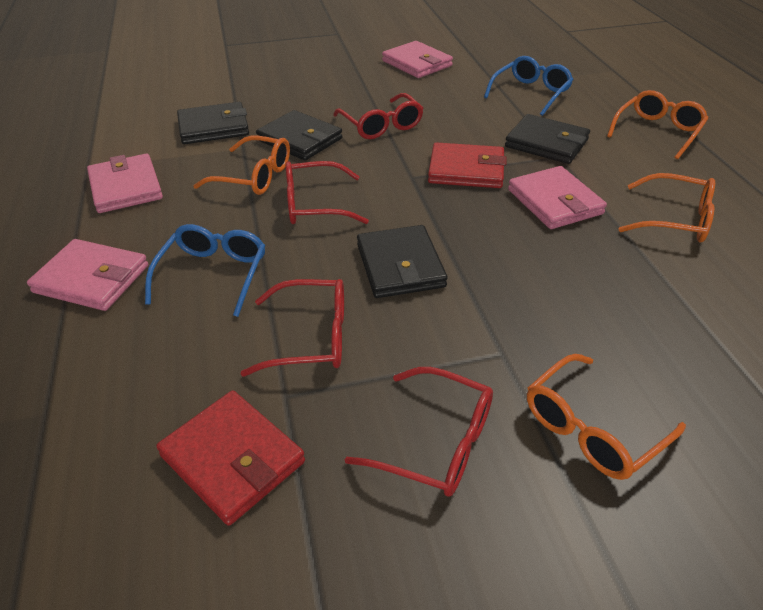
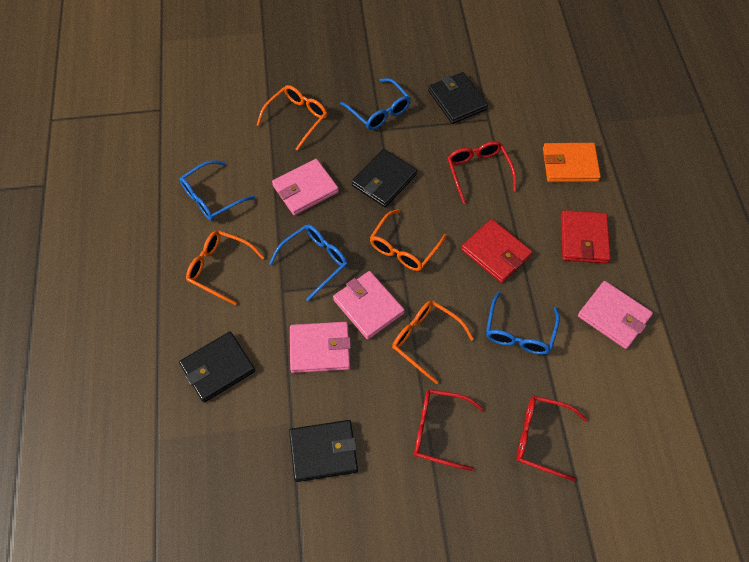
blue glasses: 2 -> 4
orange wallet: 0 -> 1
red glasses: 4 -> 3

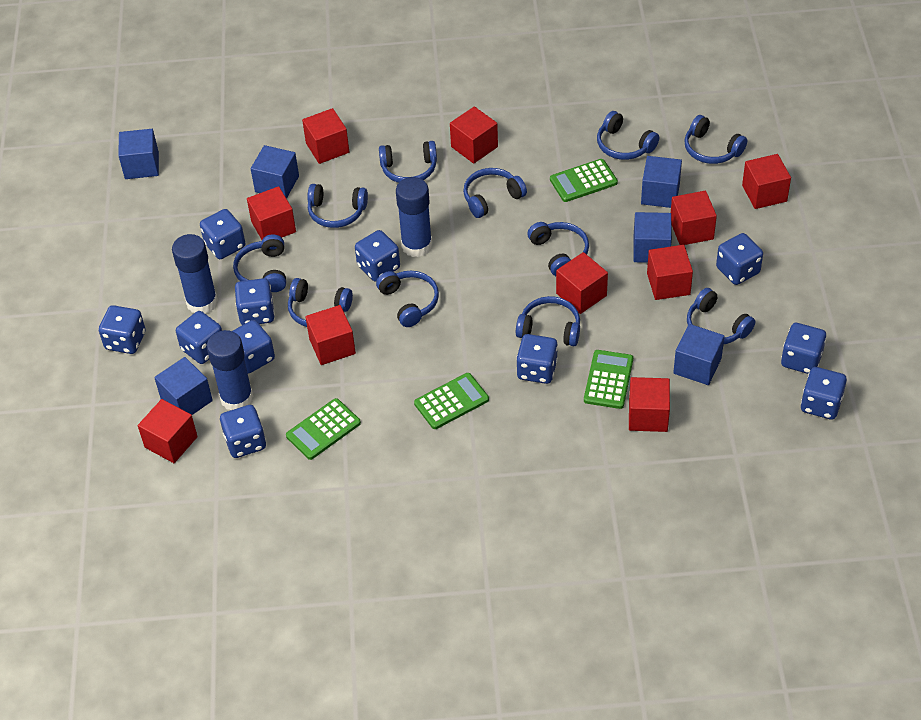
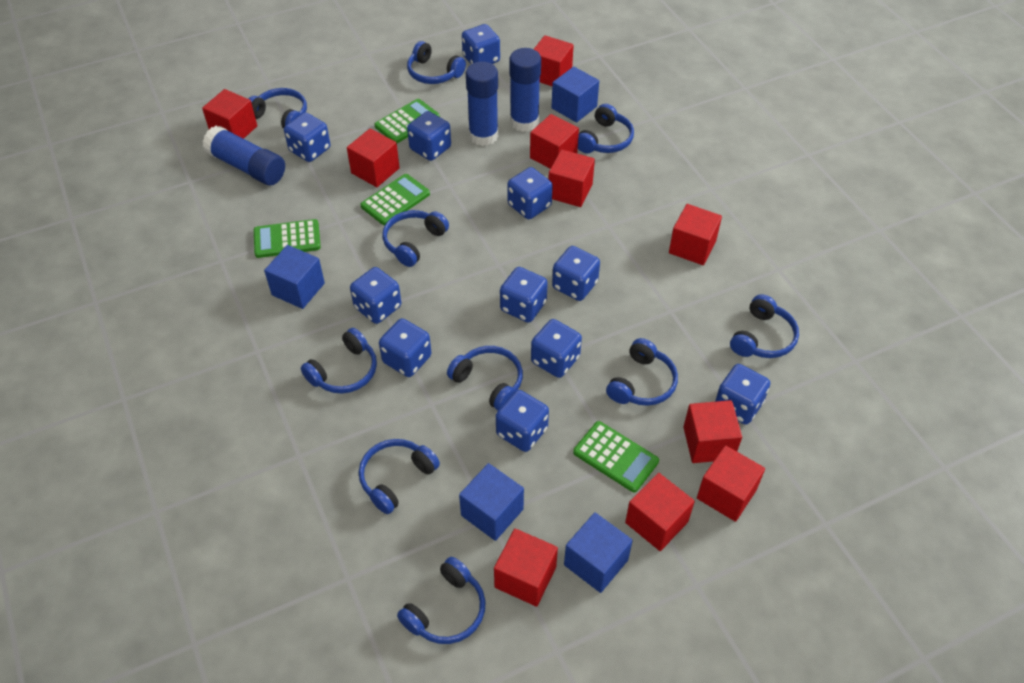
blue cube: 6 -> 4
blue headphones: 11 -> 10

Required work: What you produce should repeat the data word for word while omitting all images.

Solution to the exercise:
blue glasses: 2 -> 4
orange wallet: 0 -> 1
red glasses: 4 -> 3

blue cube: 6 -> 4
blue headphones: 11 -> 10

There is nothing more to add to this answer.